* What to work on *
Locate every line of the records that contains the word "tuplet" and copy each of those lines.

* Entries provided *
........
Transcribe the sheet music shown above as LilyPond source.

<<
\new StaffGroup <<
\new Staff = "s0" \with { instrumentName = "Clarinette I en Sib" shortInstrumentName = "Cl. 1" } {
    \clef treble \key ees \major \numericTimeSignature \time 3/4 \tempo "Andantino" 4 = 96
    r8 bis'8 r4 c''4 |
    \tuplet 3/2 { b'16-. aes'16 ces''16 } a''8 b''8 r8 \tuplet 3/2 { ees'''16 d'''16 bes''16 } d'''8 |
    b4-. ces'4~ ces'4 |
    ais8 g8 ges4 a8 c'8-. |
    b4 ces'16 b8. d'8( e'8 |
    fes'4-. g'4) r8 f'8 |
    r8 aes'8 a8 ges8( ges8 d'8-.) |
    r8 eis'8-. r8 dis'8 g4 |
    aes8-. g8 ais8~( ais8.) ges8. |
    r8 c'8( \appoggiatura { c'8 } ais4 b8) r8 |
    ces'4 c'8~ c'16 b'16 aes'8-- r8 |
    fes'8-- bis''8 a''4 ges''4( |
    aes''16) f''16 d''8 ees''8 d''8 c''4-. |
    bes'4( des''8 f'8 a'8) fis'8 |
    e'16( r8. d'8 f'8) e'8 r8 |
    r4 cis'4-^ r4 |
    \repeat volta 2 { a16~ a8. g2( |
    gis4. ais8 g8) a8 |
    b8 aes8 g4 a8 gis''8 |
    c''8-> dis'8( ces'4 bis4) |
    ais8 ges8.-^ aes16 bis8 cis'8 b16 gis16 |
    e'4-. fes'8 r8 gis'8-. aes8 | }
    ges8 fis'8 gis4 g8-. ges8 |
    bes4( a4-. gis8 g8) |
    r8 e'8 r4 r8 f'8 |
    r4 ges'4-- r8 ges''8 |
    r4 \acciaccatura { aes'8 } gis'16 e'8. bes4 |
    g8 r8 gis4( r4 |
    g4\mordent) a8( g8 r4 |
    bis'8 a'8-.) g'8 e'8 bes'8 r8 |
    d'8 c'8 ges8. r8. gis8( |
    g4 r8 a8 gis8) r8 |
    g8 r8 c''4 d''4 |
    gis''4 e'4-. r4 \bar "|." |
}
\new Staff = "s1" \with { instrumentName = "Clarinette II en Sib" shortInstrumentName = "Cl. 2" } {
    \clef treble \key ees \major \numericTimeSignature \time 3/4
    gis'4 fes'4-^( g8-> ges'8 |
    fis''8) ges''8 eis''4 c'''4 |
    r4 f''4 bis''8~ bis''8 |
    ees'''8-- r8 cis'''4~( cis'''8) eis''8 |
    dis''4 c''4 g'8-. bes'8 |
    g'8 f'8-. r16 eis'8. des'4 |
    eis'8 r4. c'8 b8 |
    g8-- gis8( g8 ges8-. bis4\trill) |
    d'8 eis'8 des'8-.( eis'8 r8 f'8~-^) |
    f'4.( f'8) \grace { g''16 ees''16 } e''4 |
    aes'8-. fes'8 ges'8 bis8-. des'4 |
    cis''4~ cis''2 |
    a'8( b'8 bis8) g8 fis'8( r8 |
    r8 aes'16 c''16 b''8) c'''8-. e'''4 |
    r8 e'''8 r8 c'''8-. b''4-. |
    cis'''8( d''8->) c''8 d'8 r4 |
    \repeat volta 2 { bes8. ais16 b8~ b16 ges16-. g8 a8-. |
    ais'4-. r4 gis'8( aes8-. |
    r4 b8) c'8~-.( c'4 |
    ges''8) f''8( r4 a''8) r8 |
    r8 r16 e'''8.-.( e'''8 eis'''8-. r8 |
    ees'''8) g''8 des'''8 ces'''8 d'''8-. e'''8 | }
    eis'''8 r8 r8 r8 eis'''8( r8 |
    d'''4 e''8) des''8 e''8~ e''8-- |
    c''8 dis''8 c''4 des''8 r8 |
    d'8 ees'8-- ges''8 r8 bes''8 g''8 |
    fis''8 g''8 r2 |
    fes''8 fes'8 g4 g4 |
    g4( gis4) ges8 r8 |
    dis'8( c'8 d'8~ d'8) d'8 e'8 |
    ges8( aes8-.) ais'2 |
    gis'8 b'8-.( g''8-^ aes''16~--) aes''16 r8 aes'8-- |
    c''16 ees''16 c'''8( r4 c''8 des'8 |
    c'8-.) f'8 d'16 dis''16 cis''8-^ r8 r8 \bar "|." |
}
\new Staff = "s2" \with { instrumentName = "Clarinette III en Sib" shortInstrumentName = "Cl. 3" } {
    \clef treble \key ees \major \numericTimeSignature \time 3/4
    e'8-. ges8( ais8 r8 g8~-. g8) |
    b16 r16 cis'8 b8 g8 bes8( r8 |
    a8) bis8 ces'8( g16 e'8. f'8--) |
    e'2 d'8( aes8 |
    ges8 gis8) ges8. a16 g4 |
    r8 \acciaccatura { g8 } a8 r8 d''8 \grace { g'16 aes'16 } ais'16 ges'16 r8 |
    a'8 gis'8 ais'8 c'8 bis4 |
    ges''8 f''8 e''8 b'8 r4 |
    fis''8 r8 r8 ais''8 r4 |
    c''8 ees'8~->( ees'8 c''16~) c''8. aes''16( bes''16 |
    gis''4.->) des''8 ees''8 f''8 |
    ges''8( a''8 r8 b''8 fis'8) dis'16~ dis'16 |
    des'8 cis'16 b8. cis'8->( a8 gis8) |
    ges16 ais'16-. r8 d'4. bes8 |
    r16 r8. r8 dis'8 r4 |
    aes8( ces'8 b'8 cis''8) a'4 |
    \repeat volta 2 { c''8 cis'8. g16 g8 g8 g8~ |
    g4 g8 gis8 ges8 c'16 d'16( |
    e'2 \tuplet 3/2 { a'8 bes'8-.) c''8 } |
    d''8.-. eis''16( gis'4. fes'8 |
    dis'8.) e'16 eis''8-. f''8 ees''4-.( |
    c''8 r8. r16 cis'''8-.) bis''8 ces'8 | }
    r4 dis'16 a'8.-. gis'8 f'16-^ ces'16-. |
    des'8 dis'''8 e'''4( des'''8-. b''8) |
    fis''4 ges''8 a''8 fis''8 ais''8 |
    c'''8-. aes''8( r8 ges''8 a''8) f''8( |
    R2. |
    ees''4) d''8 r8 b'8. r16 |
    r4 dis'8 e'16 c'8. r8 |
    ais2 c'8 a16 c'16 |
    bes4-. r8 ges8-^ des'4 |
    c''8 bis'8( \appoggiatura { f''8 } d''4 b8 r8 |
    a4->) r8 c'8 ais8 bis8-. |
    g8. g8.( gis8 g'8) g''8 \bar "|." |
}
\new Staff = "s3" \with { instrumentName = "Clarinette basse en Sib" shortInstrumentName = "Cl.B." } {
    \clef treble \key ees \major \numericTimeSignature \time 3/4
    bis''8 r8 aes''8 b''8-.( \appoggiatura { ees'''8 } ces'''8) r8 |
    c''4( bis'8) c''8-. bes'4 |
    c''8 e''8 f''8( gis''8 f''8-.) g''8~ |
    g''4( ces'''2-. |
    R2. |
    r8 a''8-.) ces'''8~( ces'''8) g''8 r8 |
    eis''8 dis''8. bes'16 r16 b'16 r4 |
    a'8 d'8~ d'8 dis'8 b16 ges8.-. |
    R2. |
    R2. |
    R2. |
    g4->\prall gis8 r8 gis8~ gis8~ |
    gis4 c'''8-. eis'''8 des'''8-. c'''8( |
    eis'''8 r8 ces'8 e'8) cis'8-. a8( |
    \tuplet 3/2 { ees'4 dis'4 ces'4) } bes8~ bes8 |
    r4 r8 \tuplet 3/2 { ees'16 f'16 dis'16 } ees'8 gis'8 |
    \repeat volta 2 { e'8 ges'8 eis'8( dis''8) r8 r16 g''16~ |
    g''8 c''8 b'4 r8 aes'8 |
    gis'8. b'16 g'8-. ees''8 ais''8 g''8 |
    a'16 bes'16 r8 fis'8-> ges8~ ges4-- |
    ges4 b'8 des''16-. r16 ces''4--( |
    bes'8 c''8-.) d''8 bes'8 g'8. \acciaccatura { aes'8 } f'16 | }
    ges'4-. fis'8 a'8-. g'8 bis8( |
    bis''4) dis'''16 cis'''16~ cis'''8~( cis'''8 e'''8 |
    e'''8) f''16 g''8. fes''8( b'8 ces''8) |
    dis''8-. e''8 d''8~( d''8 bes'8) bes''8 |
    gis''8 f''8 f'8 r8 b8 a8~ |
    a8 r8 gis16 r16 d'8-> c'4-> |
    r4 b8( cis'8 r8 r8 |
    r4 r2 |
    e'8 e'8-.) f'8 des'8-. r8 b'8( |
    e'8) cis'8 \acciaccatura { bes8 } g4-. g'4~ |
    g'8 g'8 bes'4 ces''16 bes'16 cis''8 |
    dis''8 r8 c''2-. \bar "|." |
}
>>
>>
........
* Answer below *
    \tuplet 3/2 { b'16-. aes'16 ces''16 } a''8 b''8 r8 \tuplet 3/2 { ees'''16 d'''16 bes''16 } d'''8 |
    e'2 \tuplet 3/2 { a'8 bes'8-.) c''8 } |
    \tuplet 3/2 { ees'4 dis'4 ces'4) } bes8~ bes8 |
    r4 r8 \tuplet 3/2 { ees'16 f'16 dis'16 } ees'8 gis'8 |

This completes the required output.